Given instruction
Copy out every one of the following items word for word.
»»
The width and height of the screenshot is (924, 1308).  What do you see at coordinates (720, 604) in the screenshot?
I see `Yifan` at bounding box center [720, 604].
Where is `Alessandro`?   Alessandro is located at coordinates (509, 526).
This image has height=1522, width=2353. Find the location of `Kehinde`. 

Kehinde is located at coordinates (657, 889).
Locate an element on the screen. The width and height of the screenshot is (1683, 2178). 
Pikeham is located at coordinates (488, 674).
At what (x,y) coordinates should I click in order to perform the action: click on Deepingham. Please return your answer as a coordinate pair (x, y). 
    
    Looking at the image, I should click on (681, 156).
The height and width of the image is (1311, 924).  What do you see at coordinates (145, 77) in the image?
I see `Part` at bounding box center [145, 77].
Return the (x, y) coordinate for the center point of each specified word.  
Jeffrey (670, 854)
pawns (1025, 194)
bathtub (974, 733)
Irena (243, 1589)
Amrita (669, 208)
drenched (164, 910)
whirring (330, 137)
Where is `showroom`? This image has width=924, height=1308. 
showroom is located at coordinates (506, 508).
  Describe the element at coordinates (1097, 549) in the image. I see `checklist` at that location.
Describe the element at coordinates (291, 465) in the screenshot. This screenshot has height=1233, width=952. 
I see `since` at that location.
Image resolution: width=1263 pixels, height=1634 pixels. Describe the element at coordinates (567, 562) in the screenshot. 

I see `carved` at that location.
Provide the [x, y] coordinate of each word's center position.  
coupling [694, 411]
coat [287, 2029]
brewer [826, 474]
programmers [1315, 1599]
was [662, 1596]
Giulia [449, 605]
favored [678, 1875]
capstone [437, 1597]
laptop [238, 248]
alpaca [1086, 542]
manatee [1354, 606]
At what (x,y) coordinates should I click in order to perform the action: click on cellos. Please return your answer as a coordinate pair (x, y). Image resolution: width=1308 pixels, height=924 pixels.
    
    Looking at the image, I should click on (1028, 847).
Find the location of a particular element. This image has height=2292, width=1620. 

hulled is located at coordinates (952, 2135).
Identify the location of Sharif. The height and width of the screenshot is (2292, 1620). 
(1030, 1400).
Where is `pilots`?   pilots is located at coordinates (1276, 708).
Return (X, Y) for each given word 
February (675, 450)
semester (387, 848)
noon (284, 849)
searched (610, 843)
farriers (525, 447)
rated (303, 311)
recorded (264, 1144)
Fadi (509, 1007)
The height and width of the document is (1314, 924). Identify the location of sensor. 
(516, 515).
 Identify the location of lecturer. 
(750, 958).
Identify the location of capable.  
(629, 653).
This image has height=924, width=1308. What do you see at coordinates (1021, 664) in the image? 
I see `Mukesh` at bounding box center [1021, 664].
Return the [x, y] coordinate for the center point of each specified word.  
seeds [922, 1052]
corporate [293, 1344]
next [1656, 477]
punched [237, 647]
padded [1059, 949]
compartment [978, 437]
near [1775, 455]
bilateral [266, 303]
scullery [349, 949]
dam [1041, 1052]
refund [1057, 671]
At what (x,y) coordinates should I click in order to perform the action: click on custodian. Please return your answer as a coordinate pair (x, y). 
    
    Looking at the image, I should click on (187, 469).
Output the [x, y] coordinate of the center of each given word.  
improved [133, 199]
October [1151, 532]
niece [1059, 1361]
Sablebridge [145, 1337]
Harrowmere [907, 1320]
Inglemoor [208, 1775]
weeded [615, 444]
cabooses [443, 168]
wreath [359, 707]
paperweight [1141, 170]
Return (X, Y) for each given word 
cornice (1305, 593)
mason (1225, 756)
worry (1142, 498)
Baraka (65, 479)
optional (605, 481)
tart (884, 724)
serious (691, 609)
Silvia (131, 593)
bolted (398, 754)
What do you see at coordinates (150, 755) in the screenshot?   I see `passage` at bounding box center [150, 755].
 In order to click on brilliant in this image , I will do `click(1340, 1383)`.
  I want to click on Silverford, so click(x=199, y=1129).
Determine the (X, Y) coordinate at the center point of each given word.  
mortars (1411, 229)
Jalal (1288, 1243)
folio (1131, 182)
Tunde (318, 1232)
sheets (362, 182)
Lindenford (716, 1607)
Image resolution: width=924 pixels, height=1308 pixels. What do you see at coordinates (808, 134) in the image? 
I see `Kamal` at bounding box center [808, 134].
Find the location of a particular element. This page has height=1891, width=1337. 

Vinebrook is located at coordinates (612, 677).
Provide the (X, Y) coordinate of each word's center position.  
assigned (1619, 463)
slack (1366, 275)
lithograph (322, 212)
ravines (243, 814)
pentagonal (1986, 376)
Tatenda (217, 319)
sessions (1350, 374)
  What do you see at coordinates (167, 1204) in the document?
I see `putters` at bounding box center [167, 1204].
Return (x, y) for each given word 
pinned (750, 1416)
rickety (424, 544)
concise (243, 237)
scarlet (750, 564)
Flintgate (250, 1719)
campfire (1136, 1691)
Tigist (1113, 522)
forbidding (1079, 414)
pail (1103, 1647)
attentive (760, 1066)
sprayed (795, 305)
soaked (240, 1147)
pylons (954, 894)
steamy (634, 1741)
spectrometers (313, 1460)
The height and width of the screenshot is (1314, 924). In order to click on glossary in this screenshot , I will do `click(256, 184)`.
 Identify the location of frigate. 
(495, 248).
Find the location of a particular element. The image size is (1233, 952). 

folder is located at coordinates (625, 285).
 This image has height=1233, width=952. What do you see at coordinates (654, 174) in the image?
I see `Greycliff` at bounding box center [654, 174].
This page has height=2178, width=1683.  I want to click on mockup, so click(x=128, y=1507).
««
Expected output
The width and height of the screenshot is (924, 1308).  What do you see at coordinates (720, 604) in the screenshot?
I see `Yifan` at bounding box center [720, 604].
Where is `Alessandro`?   Alessandro is located at coordinates (509, 526).
This image has height=1522, width=2353. Find the location of `Kehinde`. 

Kehinde is located at coordinates (657, 889).
Locate an element on the screen. The width and height of the screenshot is (1683, 2178). 
Pikeham is located at coordinates (488, 674).
At what (x,y) coordinates should I click in order to perform the action: click on Deepingham. Please return your answer as a coordinate pair (x, y). 
    
    Looking at the image, I should click on (681, 156).
The height and width of the image is (1311, 924).  What do you see at coordinates (145, 77) in the image?
I see `Part` at bounding box center [145, 77].
Return the (x, y) coordinate for the center point of each specified word.  
Jeffrey (670, 854)
pawns (1025, 194)
bathtub (974, 733)
Irena (243, 1589)
Amrita (669, 208)
drenched (164, 910)
whirring (330, 137)
Where is `showroom`? This image has width=924, height=1308. 
showroom is located at coordinates (506, 508).
  Describe the element at coordinates (1097, 549) in the image. I see `checklist` at that location.
Describe the element at coordinates (291, 465) in the screenshot. This screenshot has height=1233, width=952. 
I see `since` at that location.
Image resolution: width=1263 pixels, height=1634 pixels. Describe the element at coordinates (567, 562) in the screenshot. 

I see `carved` at that location.
Provide the [x, y] coordinate of each word's center position.  
coupling [694, 411]
coat [287, 2029]
brewer [826, 474]
programmers [1315, 1599]
was [662, 1596]
Giulia [449, 605]
favored [678, 1875]
capstone [437, 1597]
laptop [238, 248]
alpaca [1086, 542]
manatee [1354, 606]
At what (x,y) coordinates should I click in order to perform the action: click on cellos. Please return your answer as a coordinate pair (x, y). Image resolution: width=1308 pixels, height=924 pixels.
    
    Looking at the image, I should click on (1028, 847).
Find the location of a particular element. This image has height=2292, width=1620. 

hulled is located at coordinates (952, 2135).
Identify the location of Sharif. The height and width of the screenshot is (2292, 1620). 
(1030, 1400).
Where is `pilots`?   pilots is located at coordinates (1276, 708).
Return (X, Y) for each given word 
February (675, 450)
semester (387, 848)
noon (284, 849)
searched (610, 843)
farriers (525, 447)
rated (303, 311)
recorded (264, 1144)
Fadi (509, 1007)
The height and width of the document is (1314, 924). Identify the location of sensor. 
(516, 515).
 Identify the location of lecturer. 
(750, 958).
Identify the location of capable.  
(629, 653).
This image has height=924, width=1308. What do you see at coordinates (1021, 664) in the image? 
I see `Mukesh` at bounding box center [1021, 664].
Return the [x, y] coordinate for the center point of each specified word.  
seeds [922, 1052]
corporate [293, 1344]
next [1656, 477]
punched [237, 647]
padded [1059, 949]
compartment [978, 437]
near [1775, 455]
bilateral [266, 303]
scullery [349, 949]
dam [1041, 1052]
refund [1057, 671]
At what (x,y) coordinates should I click in order to perform the action: click on custodian. Please return your answer as a coordinate pair (x, y). 
    
    Looking at the image, I should click on (187, 469).
Output the [x, y] coordinate of the center of each given word.  
improved [133, 199]
October [1151, 532]
niece [1059, 1361]
Sablebridge [145, 1337]
Harrowmere [907, 1320]
Inglemoor [208, 1775]
weeded [615, 444]
cabooses [443, 168]
wreath [359, 707]
paperweight [1141, 170]
Return (X, Y) for each given word 
cornice (1305, 593)
mason (1225, 756)
worry (1142, 498)
Baraka (65, 479)
optional (605, 481)
tart (884, 724)
serious (691, 609)
Silvia (131, 593)
bolted (398, 754)
What do you see at coordinates (150, 755) in the screenshot?   I see `passage` at bounding box center [150, 755].
 In order to click on brilliant in this image , I will do `click(1340, 1383)`.
  I want to click on Silverford, so click(x=199, y=1129).
Determine the (X, Y) coordinate at the center point of each given word.  
mortars (1411, 229)
Jalal (1288, 1243)
folio (1131, 182)
Tunde (318, 1232)
sheets (362, 182)
Lindenford (716, 1607)
Image resolution: width=924 pixels, height=1308 pixels. What do you see at coordinates (808, 134) in the image? 
I see `Kamal` at bounding box center [808, 134].
Find the location of a particular element. This page has height=1891, width=1337. 

Vinebrook is located at coordinates (612, 677).
Provide the (X, Y) coordinate of each word's center position.  
assigned (1619, 463)
slack (1366, 275)
lithograph (322, 212)
ravines (243, 814)
pentagonal (1986, 376)
Tatenda (217, 319)
sessions (1350, 374)
  What do you see at coordinates (167, 1204) in the document?
I see `putters` at bounding box center [167, 1204].
Return (x, y) for each given word 
pinned (750, 1416)
rickety (424, 544)
concise (243, 237)
scarlet (750, 564)
Flintgate (250, 1719)
campfire (1136, 1691)
Tigist (1113, 522)
forbidding (1079, 414)
pail (1103, 1647)
attentive (760, 1066)
sprayed (795, 305)
soaked (240, 1147)
pylons (954, 894)
steamy (634, 1741)
spectrometers (313, 1460)
The height and width of the screenshot is (1314, 924). In order to click on glossary in this screenshot , I will do `click(256, 184)`.
 Identify the location of frigate. 
(495, 248).
Find the location of a particular element. The image size is (1233, 952). 

folder is located at coordinates (625, 285).
 This image has height=1233, width=952. What do you see at coordinates (654, 174) in the image?
I see `Greycliff` at bounding box center [654, 174].
This page has height=2178, width=1683.  I want to click on mockup, so click(x=128, y=1507).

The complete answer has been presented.